PROBLEM TO SOLVE: Repeat, exactly and with no pictures, the lines that run from the beginning of the entries through the line containing "R11: 1.5k (N_13, U4/GP2) -> 1.5k (N_13, VCC)".

..............................

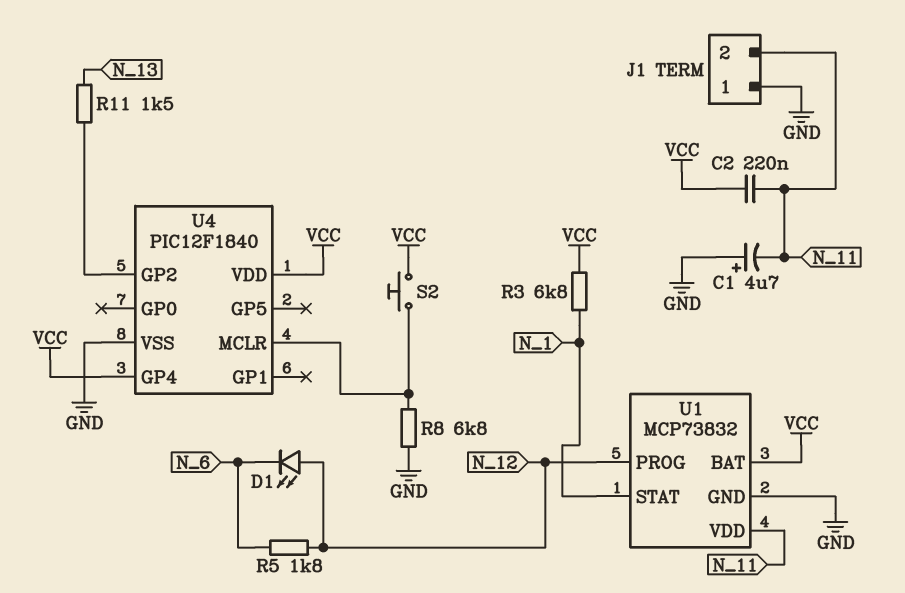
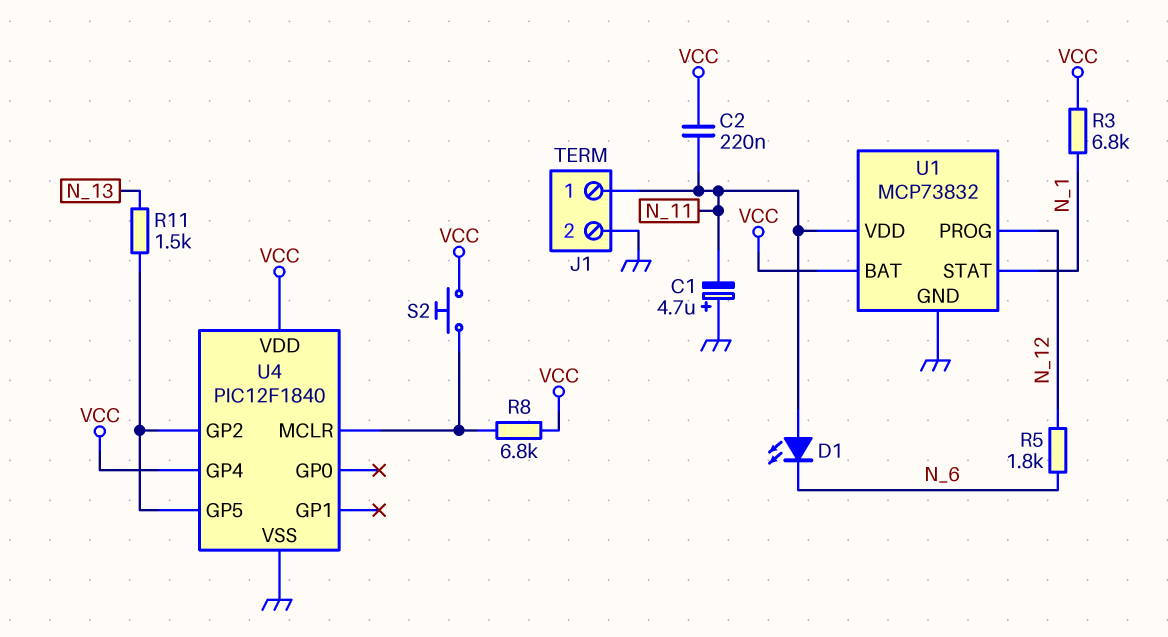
D1: LED (A N_12, K N_6) -> LED (A N_11, K N_6)
J1 pin 1: GND -> N_11
J1 pin 2: N_11 -> GND
R8: 6.8k (GND, U4/MCLR) -> 6.8k (U4/MCLR, VCC)
U4 pin GP5: none -> U4/GP2

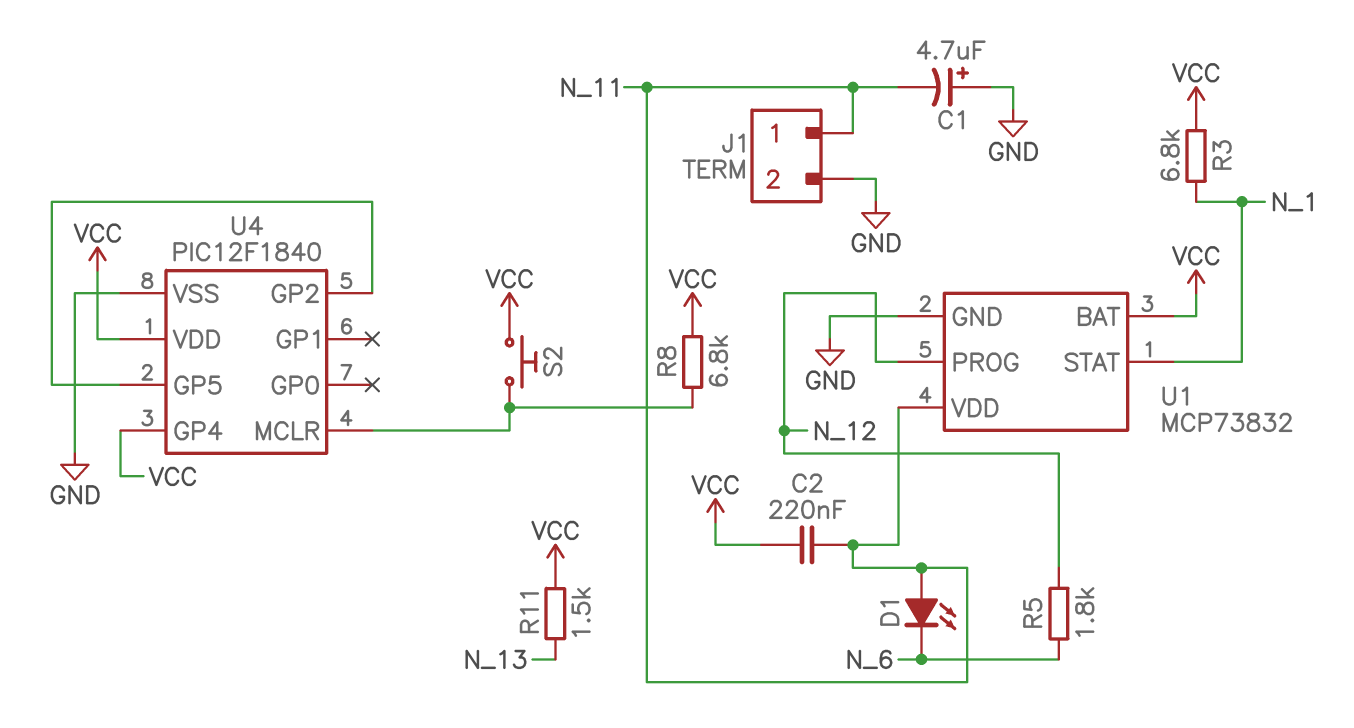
R11: 1.5k (N_13, U4/GP2) -> 1.5k (N_13, VCC)

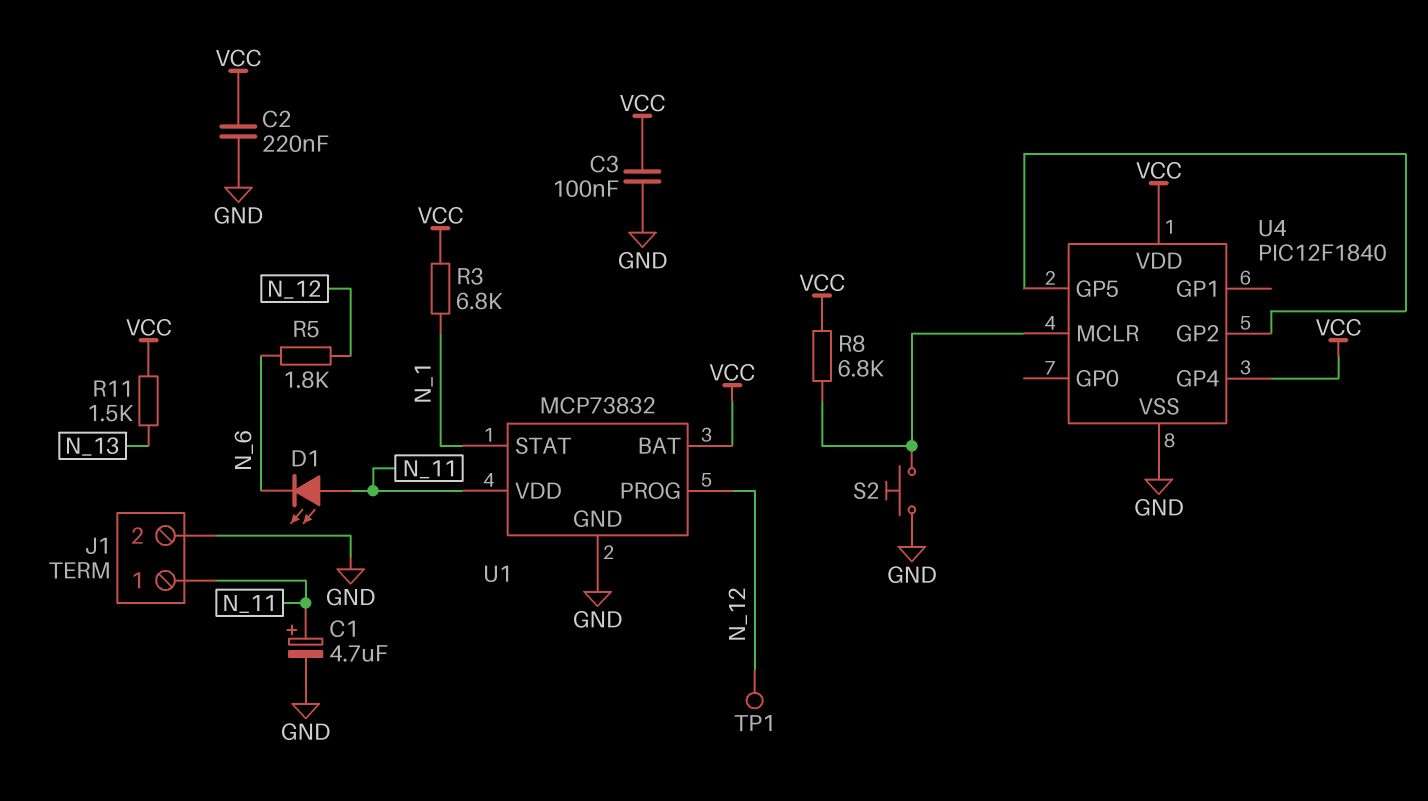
C1: 4.7uF (plus GND, minus N_11) -> 4.7uF (plus N_11, minus GND)
C2: 220nF (N_11, VCC) -> 220nF (GND, VCC)
C3: none -> 100nF (GND, VCC)
S2: button (U4/MCLR, VCC) -> button (GND, U4/MCLR)
TP1: none -> test point (N_12)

..............................

EXERCISE RESULT:
D1: LED (A N_12, K N_6) -> LED (A N_11, K N_6)
J1 pin 1: GND -> N_11
J1 pin 2: N_11 -> GND
R8: 6.8k (GND, U4/MCLR) -> 6.8k (U4/MCLR, VCC)
U4 pin GP5: none -> U4/GP2

R11: 1.5k (N_13, U4/GP2) -> 1.5k (N_13, VCC)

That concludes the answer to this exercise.